» **Task**
In the entries that follow, find the line containing "none -> pink brick C4 level 2"; from there, copy every line exactly through the line containing "grey brick I7".

» **Information supplied**
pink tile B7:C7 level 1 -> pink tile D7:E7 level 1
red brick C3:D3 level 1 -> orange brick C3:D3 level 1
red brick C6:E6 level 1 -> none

---

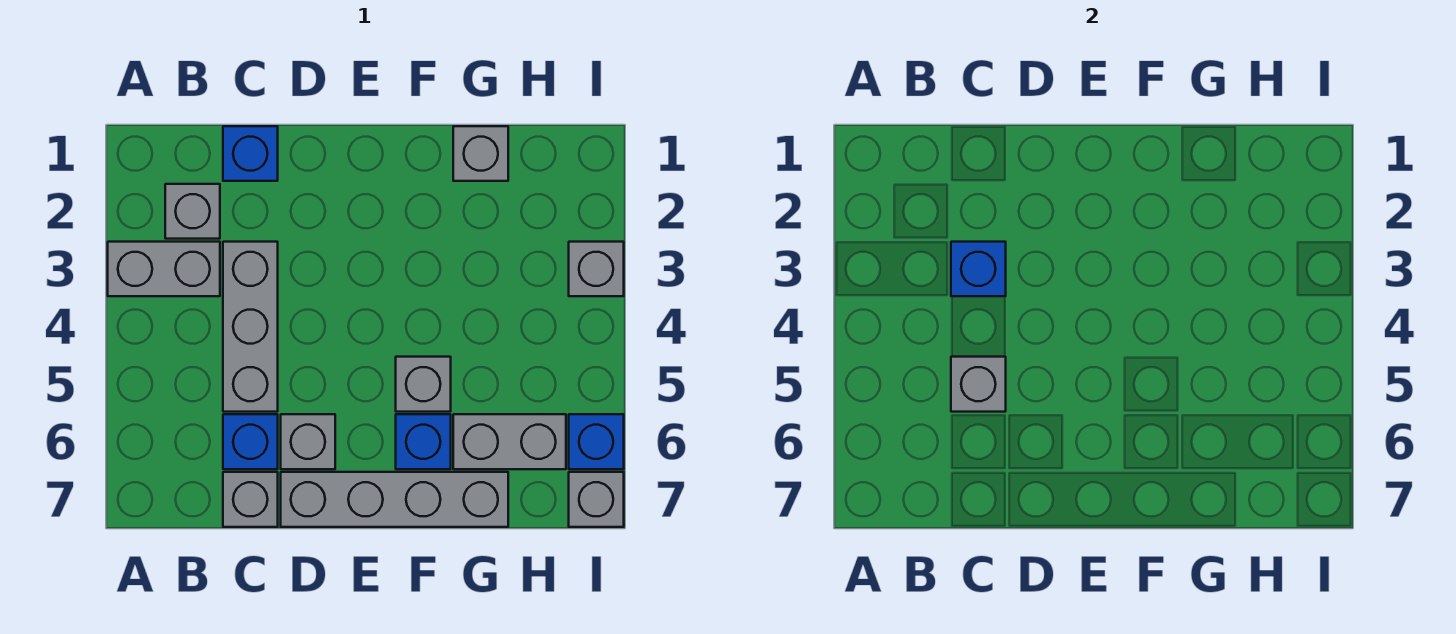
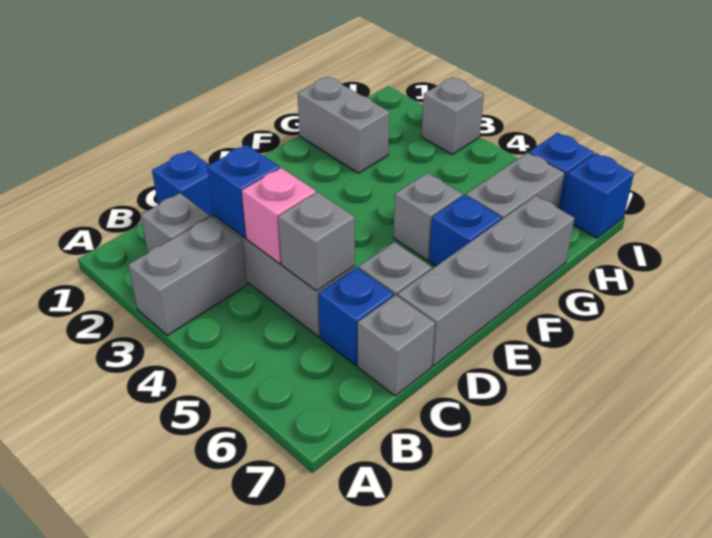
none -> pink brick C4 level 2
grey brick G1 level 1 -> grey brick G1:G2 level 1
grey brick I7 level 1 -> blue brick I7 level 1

» **Task response**
none -> pink brick C4 level 2
grey brick G1 level 1 -> grey brick G1:G2 level 1
grey brick I7 level 1 -> blue brick I7 level 1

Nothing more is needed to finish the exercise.